Beginning with the line that contains "Someone carried the green", reproduce the remaining lines of the material exactly, up to and including the last one, but no pictures.

The records →
* * * *

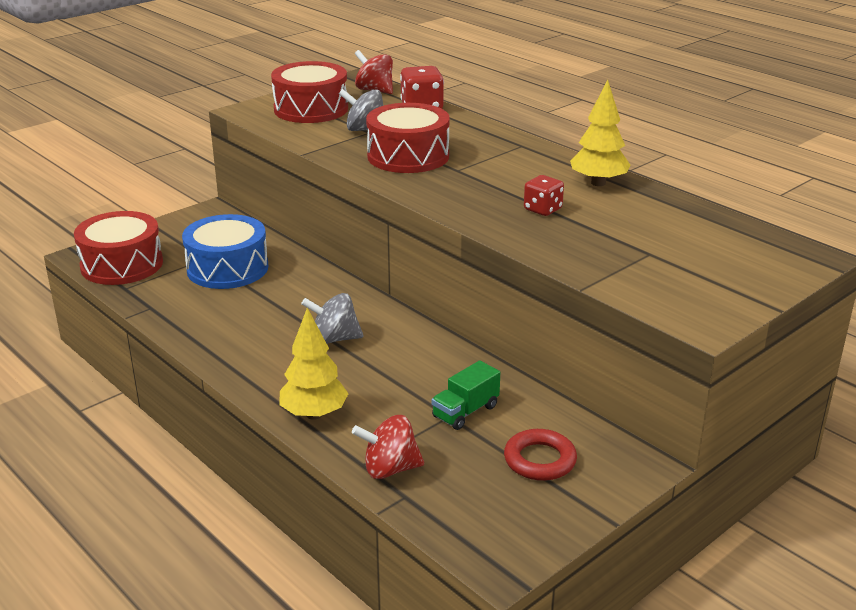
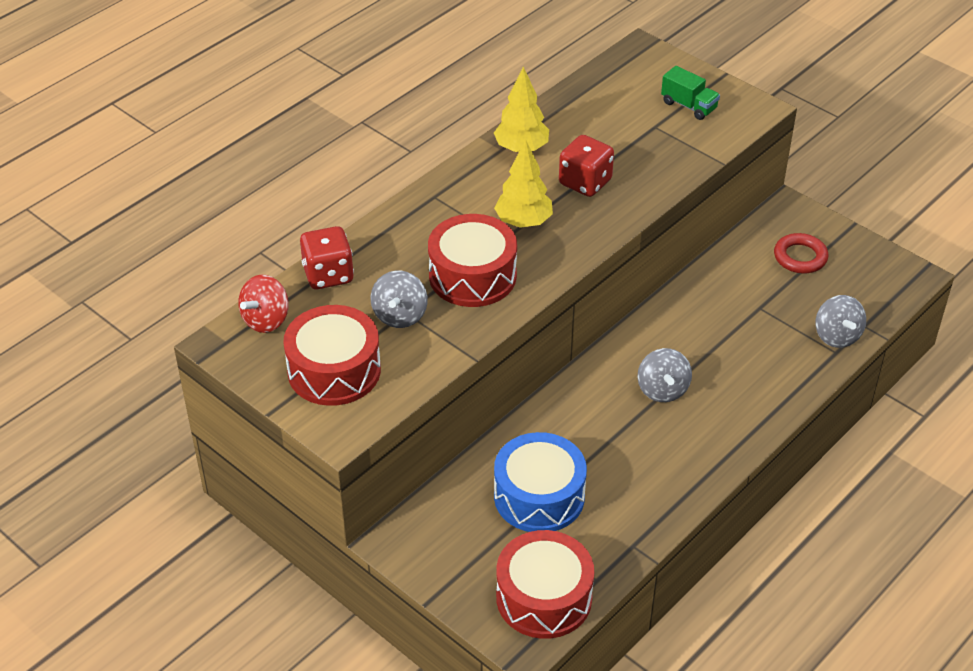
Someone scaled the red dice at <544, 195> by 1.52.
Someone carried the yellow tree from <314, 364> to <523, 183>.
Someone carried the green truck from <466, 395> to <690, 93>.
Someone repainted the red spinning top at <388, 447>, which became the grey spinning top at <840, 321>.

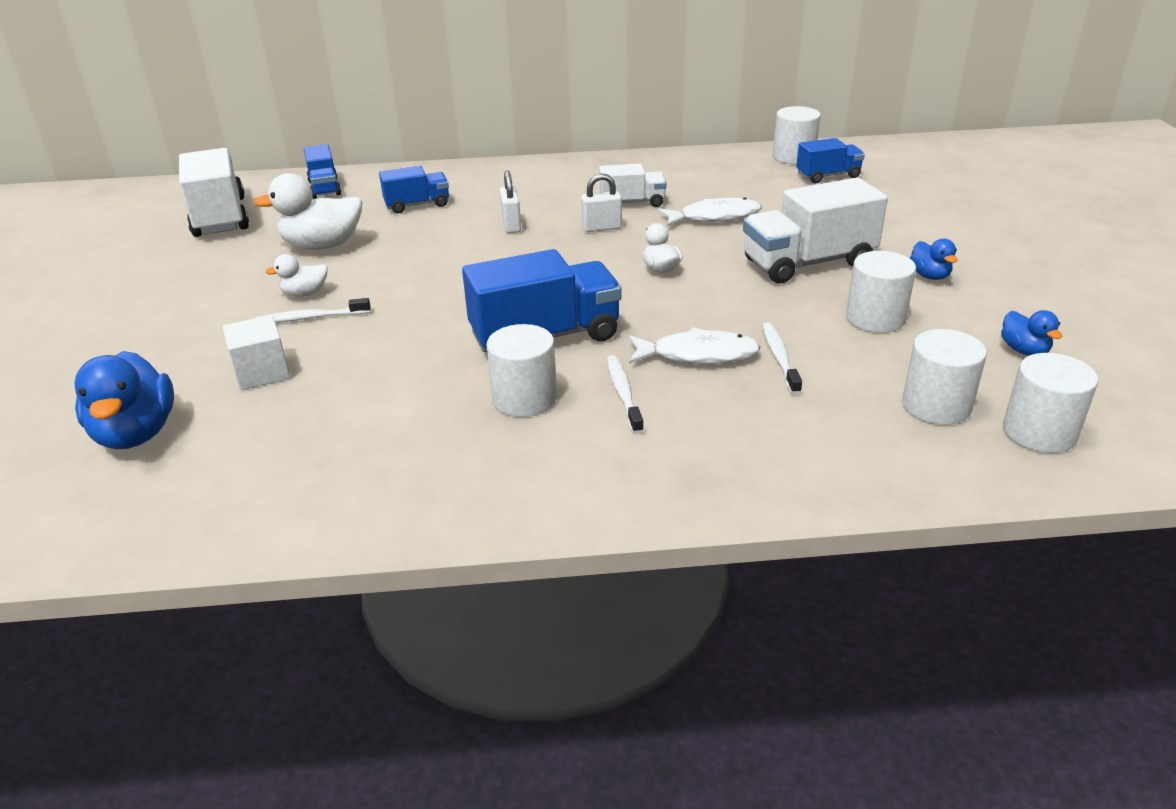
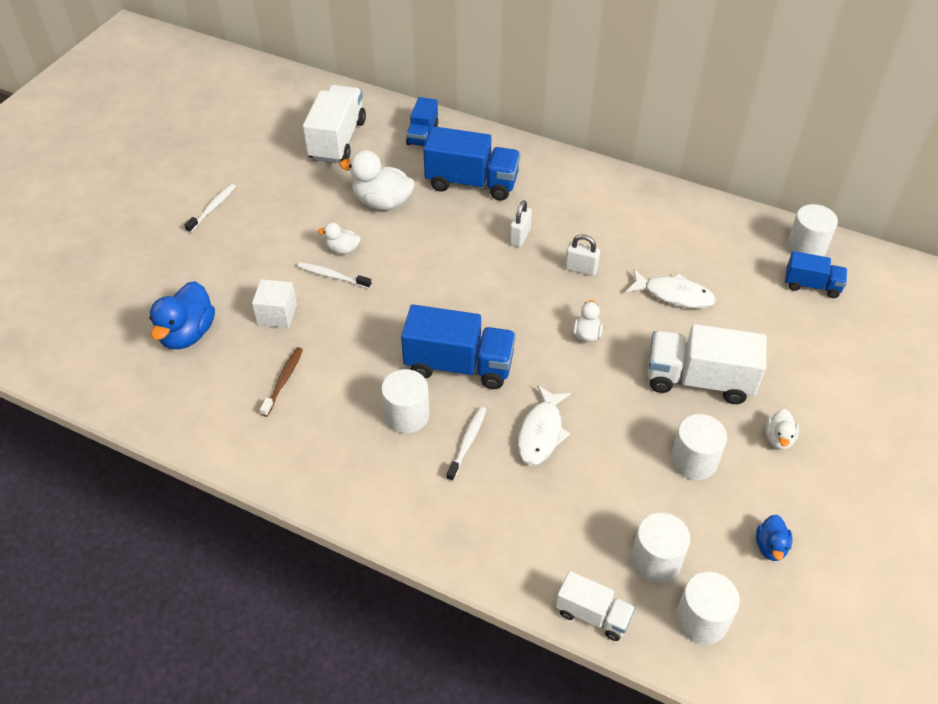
Someone carried the white truck from <632, 185> to <595, 606>.
Someone scaled the blue truck at <414, 189> by 1.76.
Someone repainted the blue duck at <934, 259>, which became the white duck at <782, 429>.
Someone carried the white toothbrush from <782, 358> to <210, 208>.
Someone rotated the white fish at <695, 345> by 75 degrees clockwise.
Someone put down the brown toothbrush at <281, 382>.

* * * *

Answer below →
Someone carried the green truck from <466, 395> to <690, 93>.
Someone repainted the red spinning top at <388, 447>, which became the grey spinning top at <840, 321>.

Someone carried the white truck from <632, 185> to <595, 606>.
Someone scaled the blue truck at <414, 189> by 1.76.
Someone repainted the blue duck at <934, 259>, which became the white duck at <782, 429>.
Someone carried the white toothbrush from <782, 358> to <210, 208>.
Someone rotated the white fish at <695, 345> by 75 degrees clockwise.
Someone put down the brown toothbrush at <281, 382>.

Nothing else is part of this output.